**EXERCISE DIRECTIONS:** Copy every line that contains the string "none" from the entries below.

**INPUT DATA:**
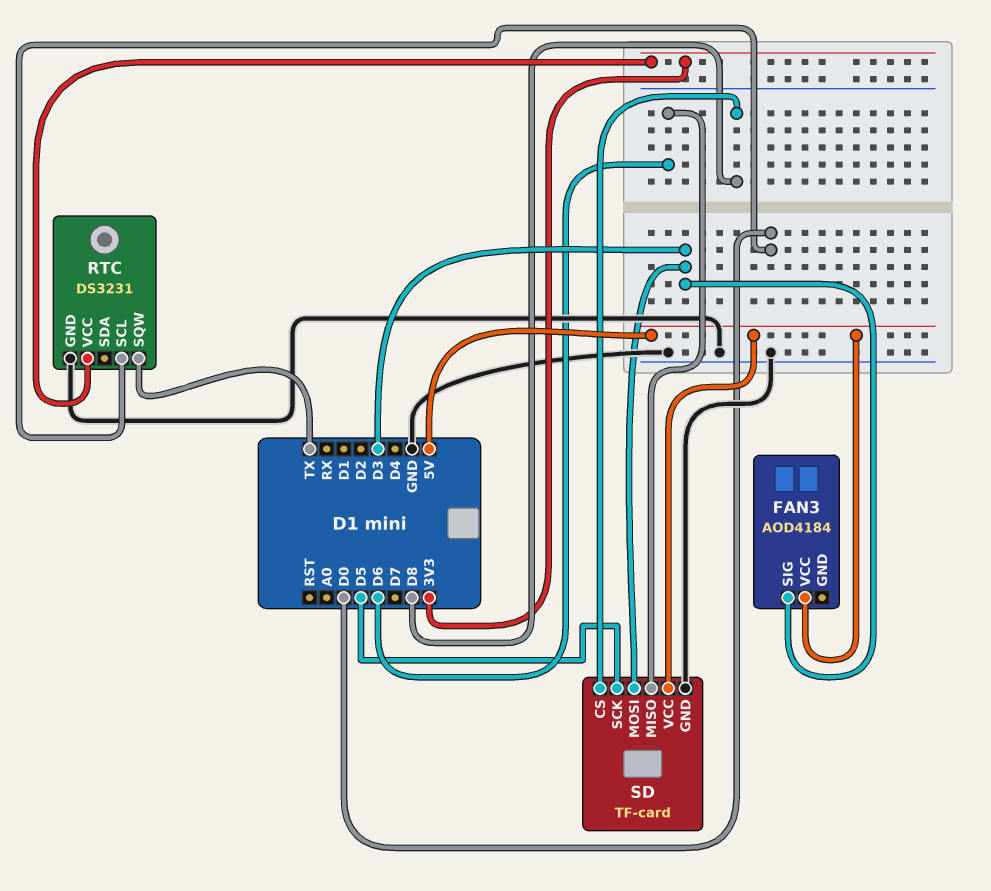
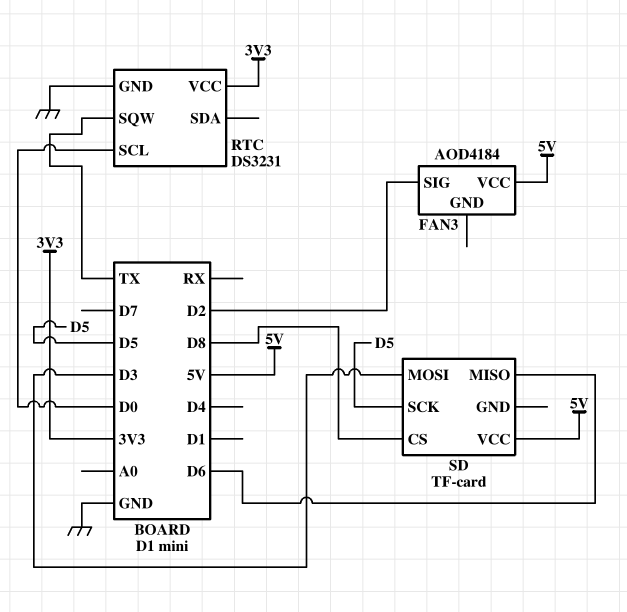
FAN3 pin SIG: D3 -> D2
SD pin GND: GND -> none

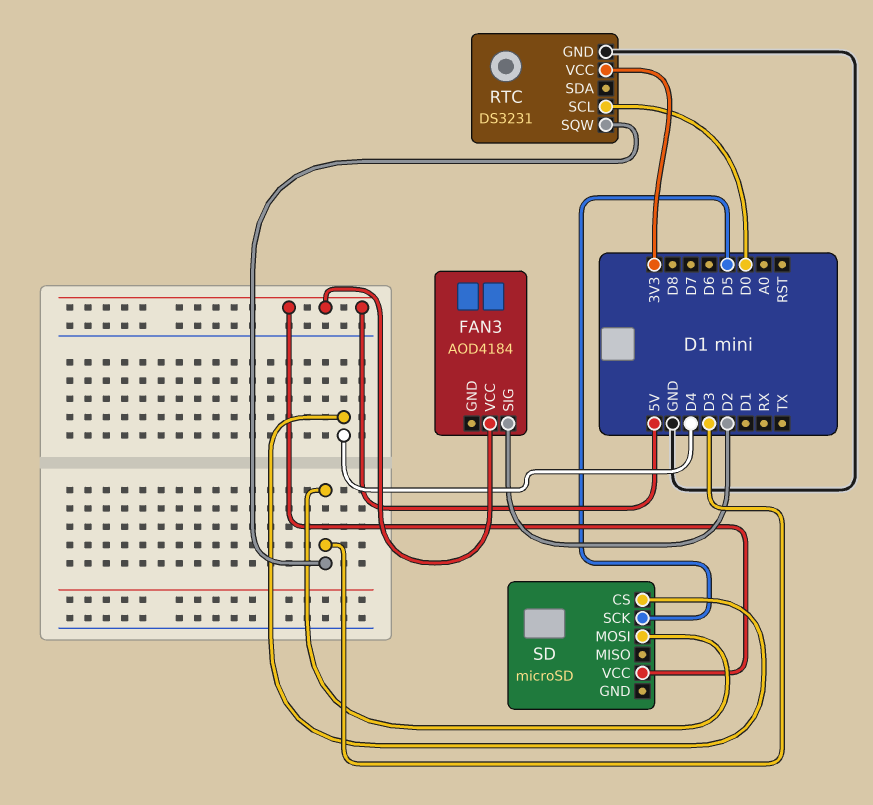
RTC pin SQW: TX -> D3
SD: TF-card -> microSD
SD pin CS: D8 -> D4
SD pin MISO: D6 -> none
==
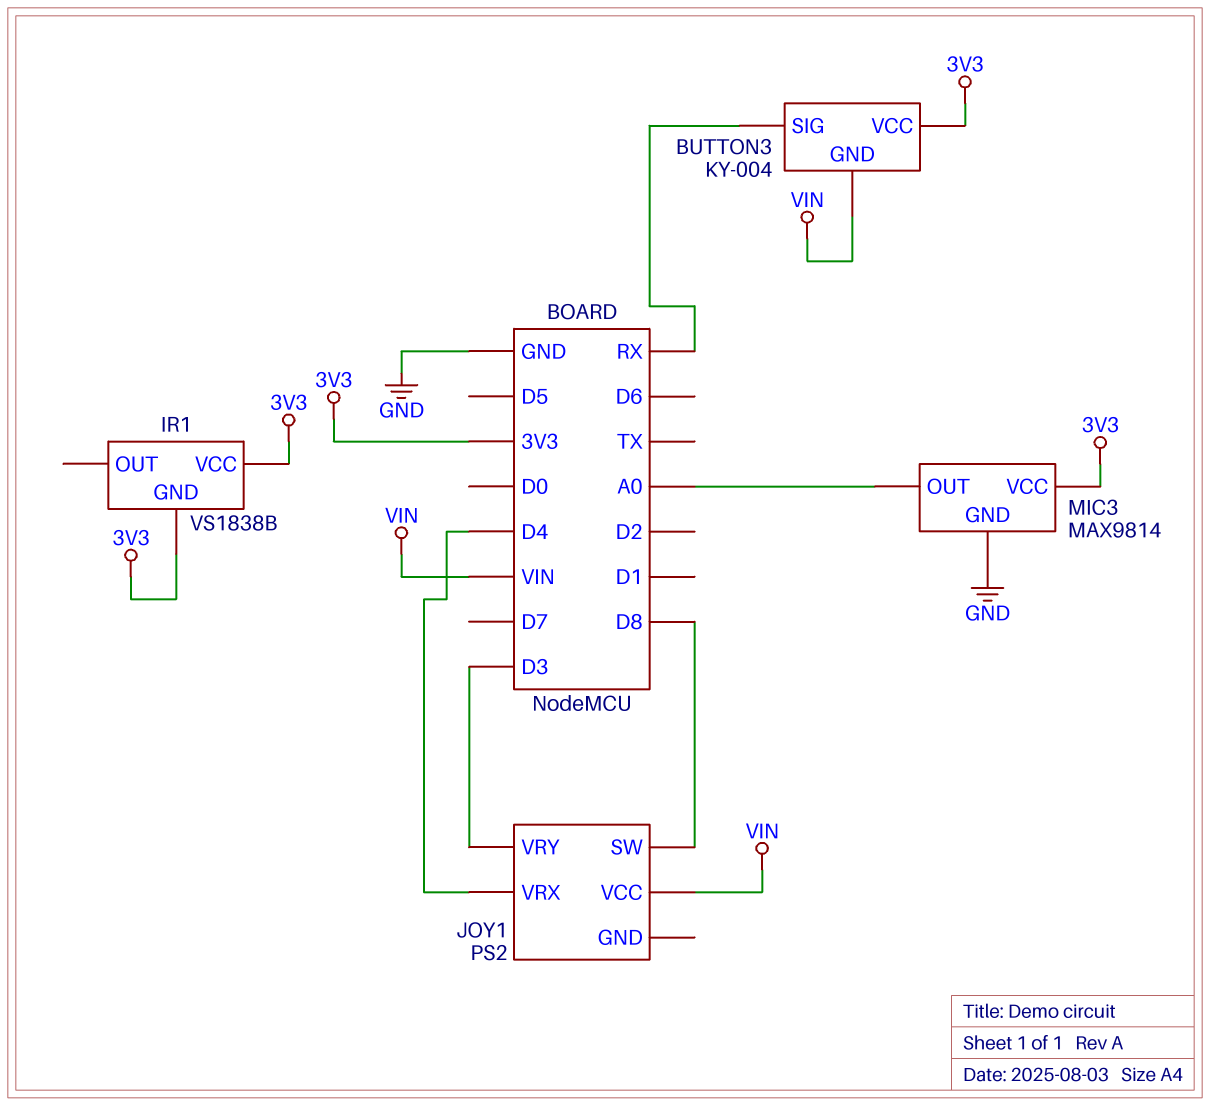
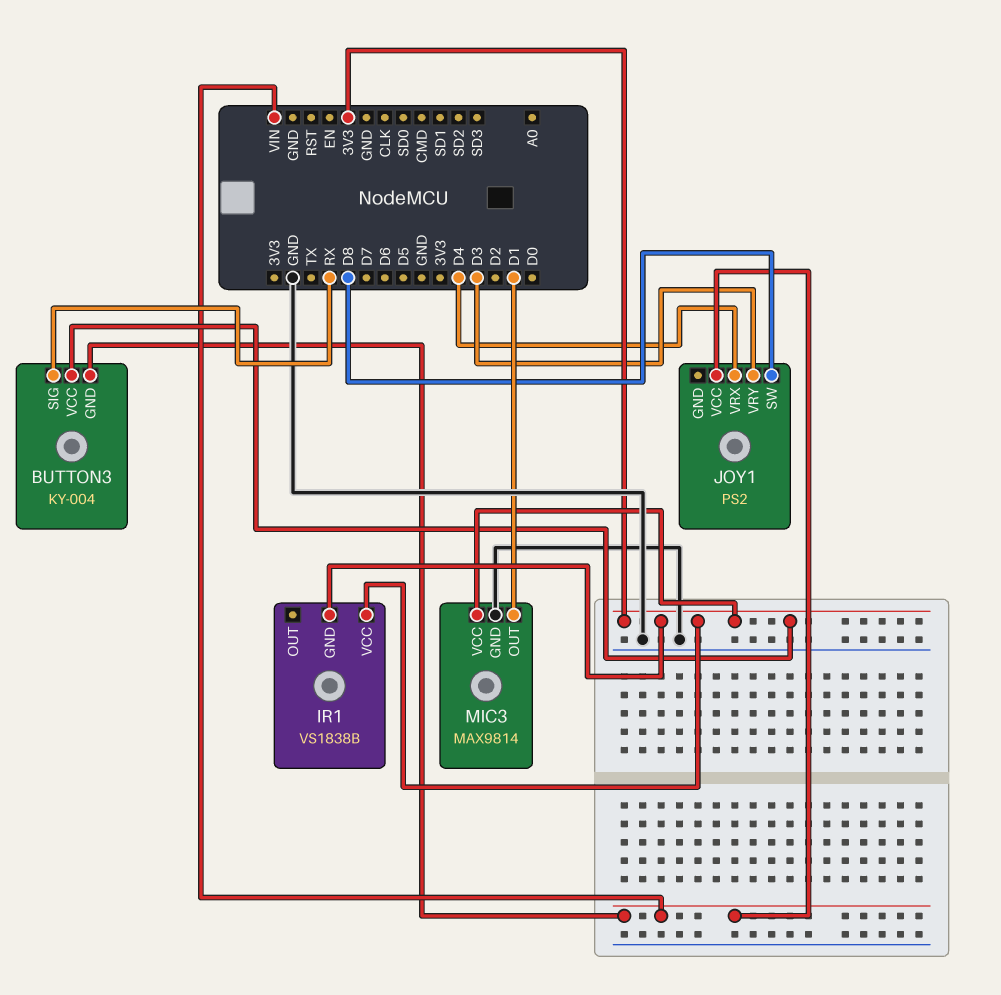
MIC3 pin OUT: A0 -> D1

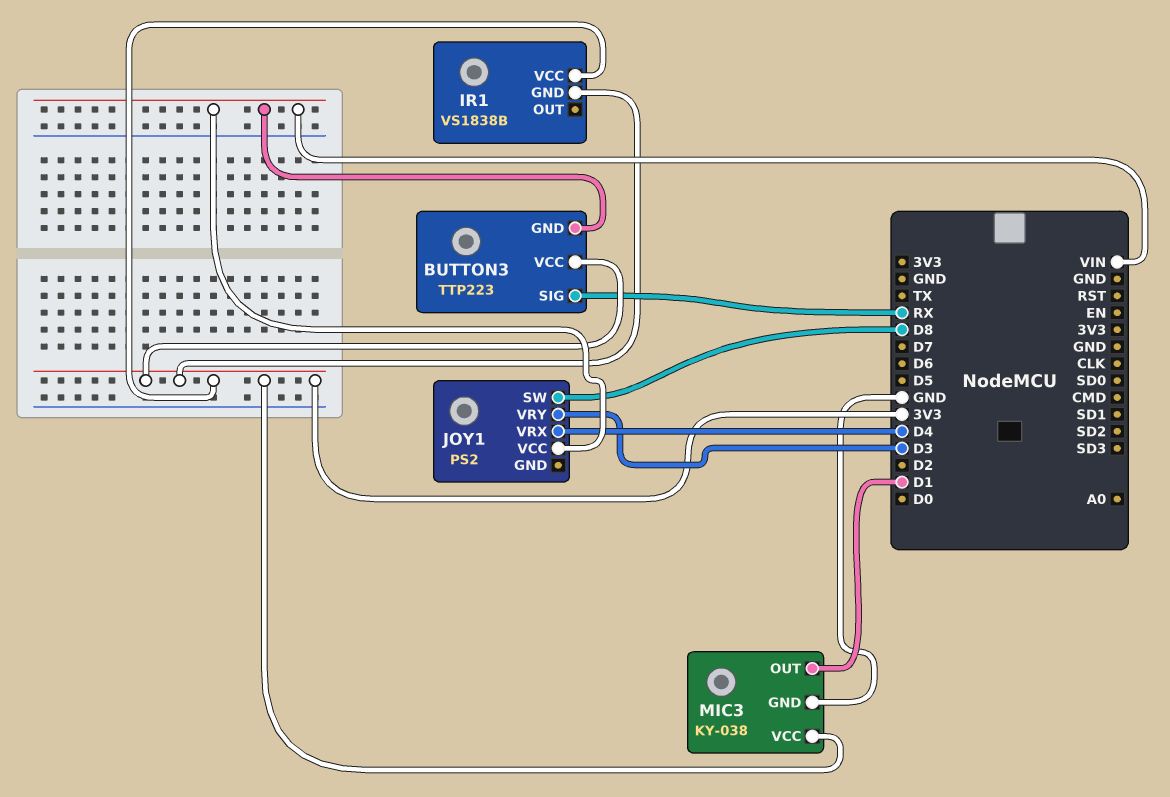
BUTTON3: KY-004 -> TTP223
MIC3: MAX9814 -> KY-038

**FINISHED EXERCISE:**
SD pin GND: GND -> none
SD pin MISO: D6 -> none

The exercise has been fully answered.